— Problem to solve —
Print every record below exactly as it stands, but leave out the pictures.

Content starts

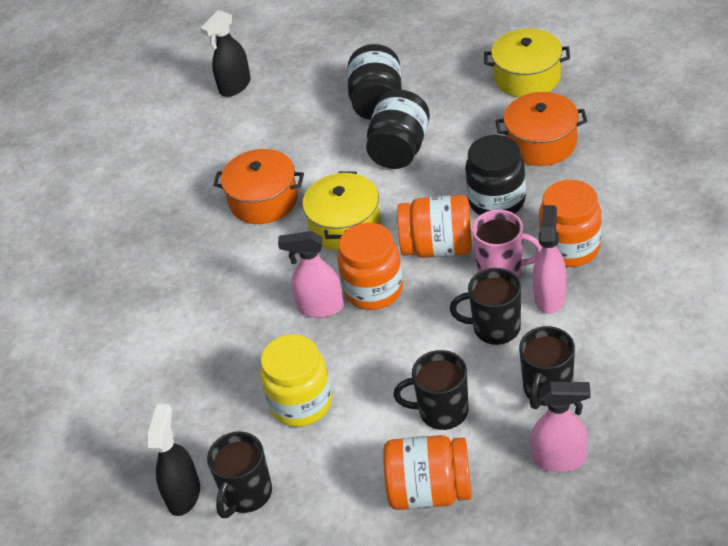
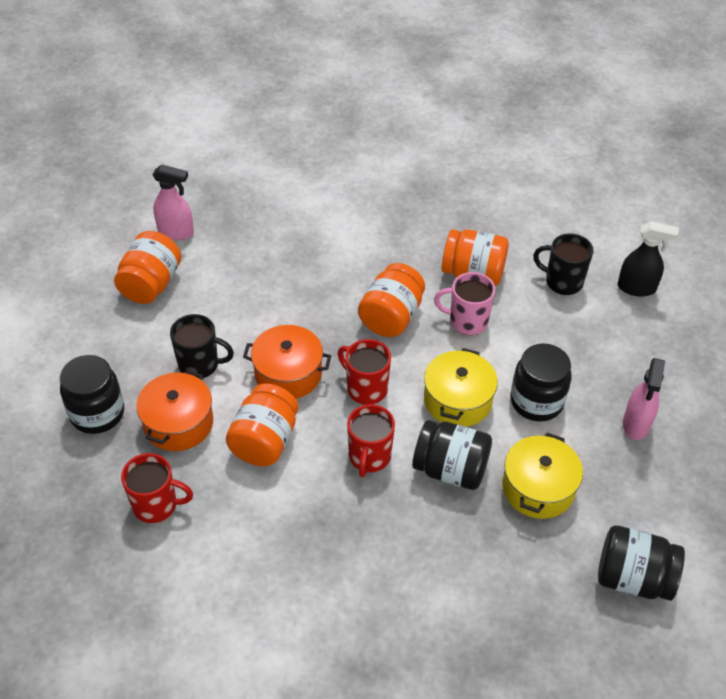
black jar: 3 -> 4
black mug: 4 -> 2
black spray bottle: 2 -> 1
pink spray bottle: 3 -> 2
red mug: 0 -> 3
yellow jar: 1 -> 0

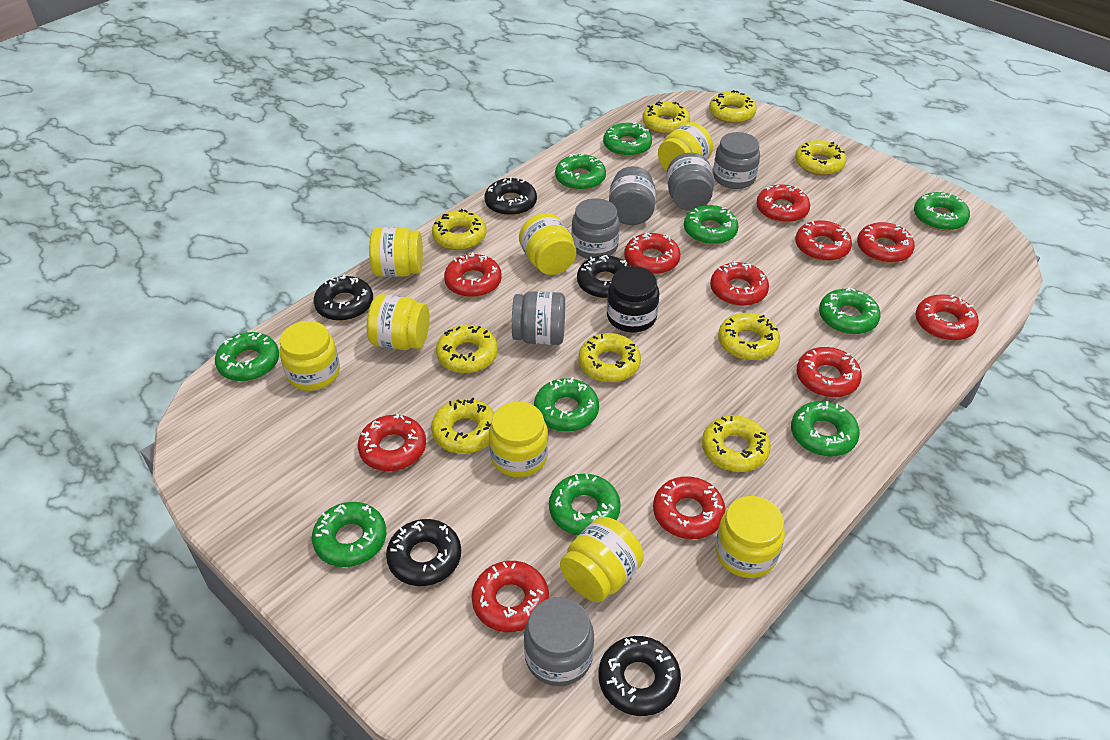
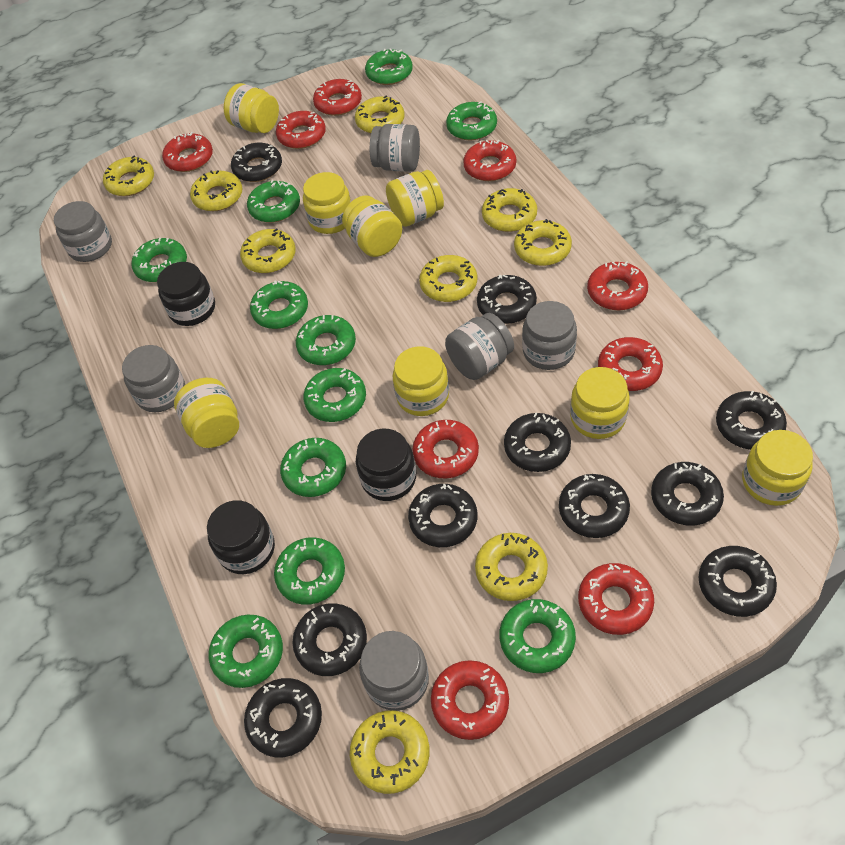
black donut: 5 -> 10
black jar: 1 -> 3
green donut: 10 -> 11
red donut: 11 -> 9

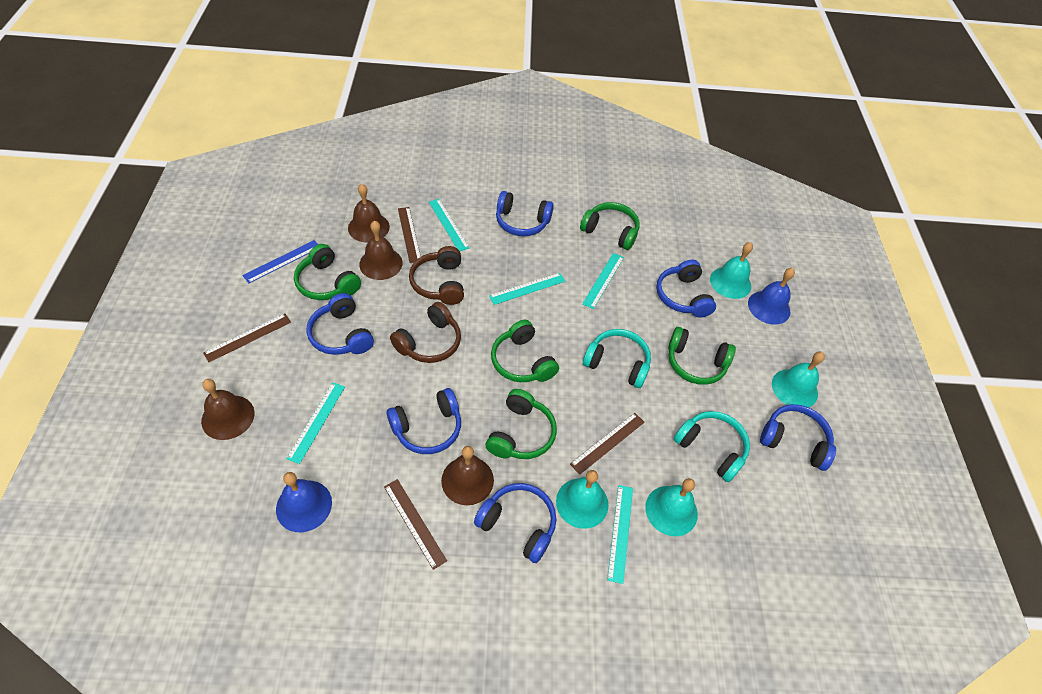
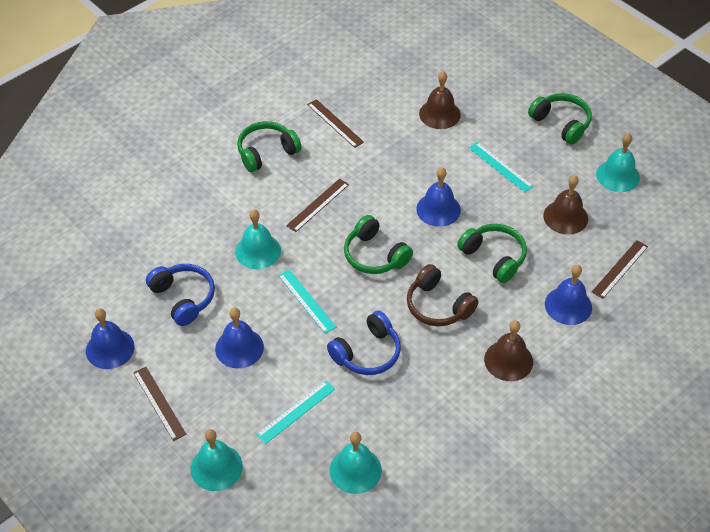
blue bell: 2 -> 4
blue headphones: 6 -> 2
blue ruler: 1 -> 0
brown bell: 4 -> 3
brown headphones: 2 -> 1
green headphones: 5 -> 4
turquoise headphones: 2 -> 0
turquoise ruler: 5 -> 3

Content ends

— Answer for this exercise —
black jar: 3 -> 4
black mug: 4 -> 2
black spray bottle: 2 -> 1
pink spray bottle: 3 -> 2
red mug: 0 -> 3
yellow jar: 1 -> 0

black donut: 5 -> 10
black jar: 1 -> 3
green donut: 10 -> 11
red donut: 11 -> 9

blue bell: 2 -> 4
blue headphones: 6 -> 2
blue ruler: 1 -> 0
brown bell: 4 -> 3
brown headphones: 2 -> 1
green headphones: 5 -> 4
turquoise headphones: 2 -> 0
turquoise ruler: 5 -> 3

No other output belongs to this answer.